== EXERCISE PROMPT ==
The records that follow are to be repeated exactly, without any pictures.

:: RECORDS SUPPLIED

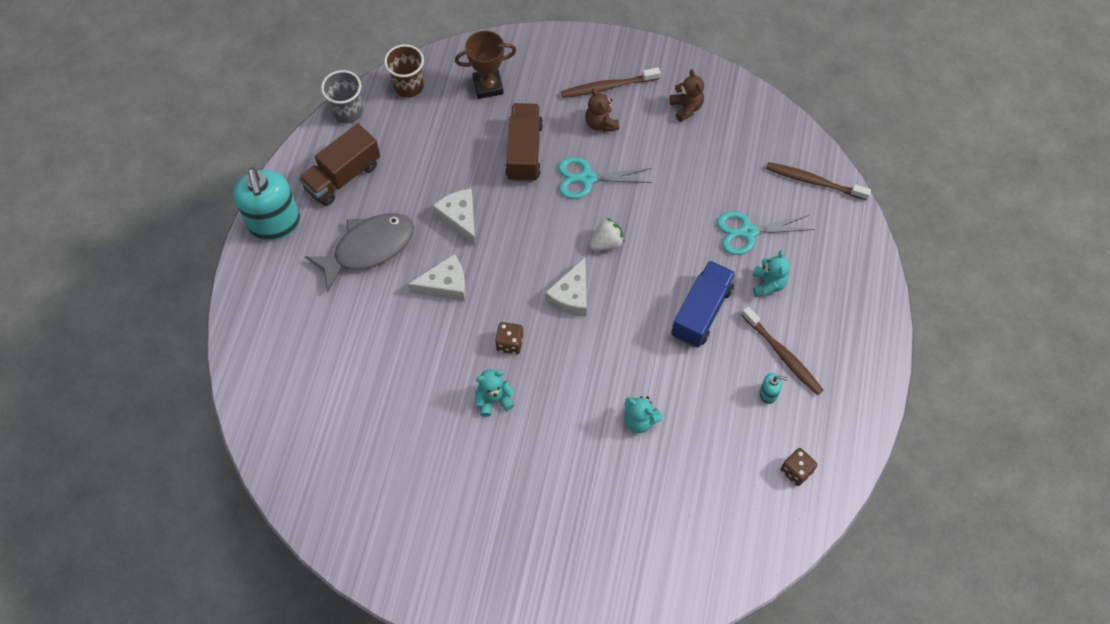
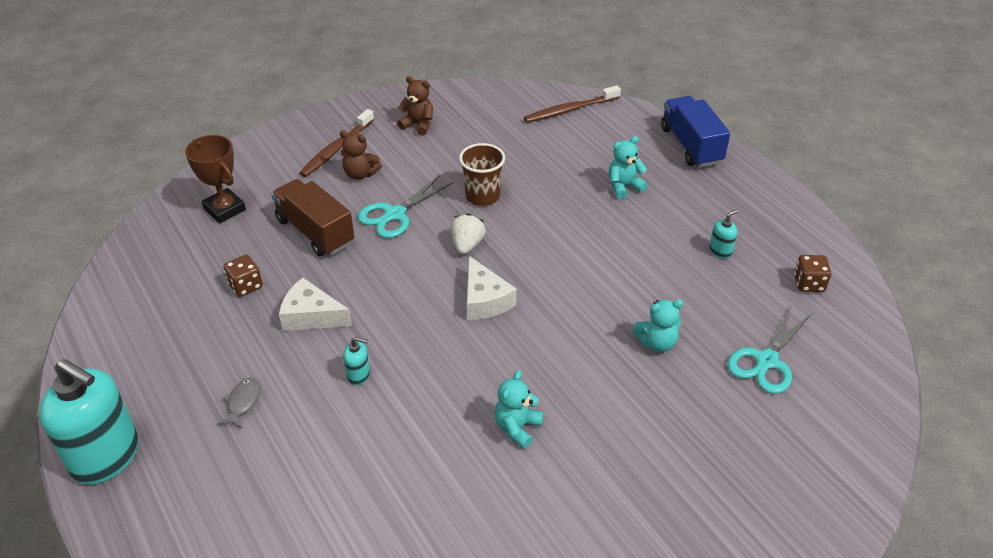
camera: 45 degrees left, 20 degrees down
(342, 176) = (145, 365): brown truck -> none
(348, 112) = (94, 312): grey cup -> none
(368, 248) = (243, 402): grey fish -> grey fish, size x0.42
(408, 86) = (141, 255): brown cup -> brown cup (482, 196)
(445, 285) = (359, 375): white cheese -> turquoise soap dispenser
(488, 86) = (224, 209): brown trophy -> brown trophy turned 75 degrees counterclockwise
(509, 343) = (476, 373): brown dice -> brown dice (245, 286)
(701, 312) = (601, 236): blue truck -> blue truck (691, 145)
(748, 232) = (566, 166): turquoise scissors -> turquoise scissors (766, 361)
(768, 284) = (624, 187): turquoise teddy bear -> turquoise teddy bear turned 75 degrees counterclockwise
(783, 355) = (695, 220): brown toothbrush -> none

::::

== EXPECTED ANSWER ==
camera: 45 degrees left, 20 degrees down
(342, 176) = (145, 365): brown truck -> none
(348, 112) = (94, 312): grey cup -> none
(368, 248) = (243, 402): grey fish -> grey fish, size x0.42
(408, 86) = (141, 255): brown cup -> brown cup (482, 196)
(445, 285) = (359, 375): white cheese -> turquoise soap dispenser
(488, 86) = (224, 209): brown trophy -> brown trophy turned 75 degrees counterclockwise
(509, 343) = (476, 373): brown dice -> brown dice (245, 286)
(701, 312) = (601, 236): blue truck -> blue truck (691, 145)
(748, 232) = (566, 166): turquoise scissors -> turquoise scissors (766, 361)
(768, 284) = (624, 187): turquoise teddy bear -> turquoise teddy bear turned 75 degrees counterclockwise
(783, 355) = (695, 220): brown toothbrush -> none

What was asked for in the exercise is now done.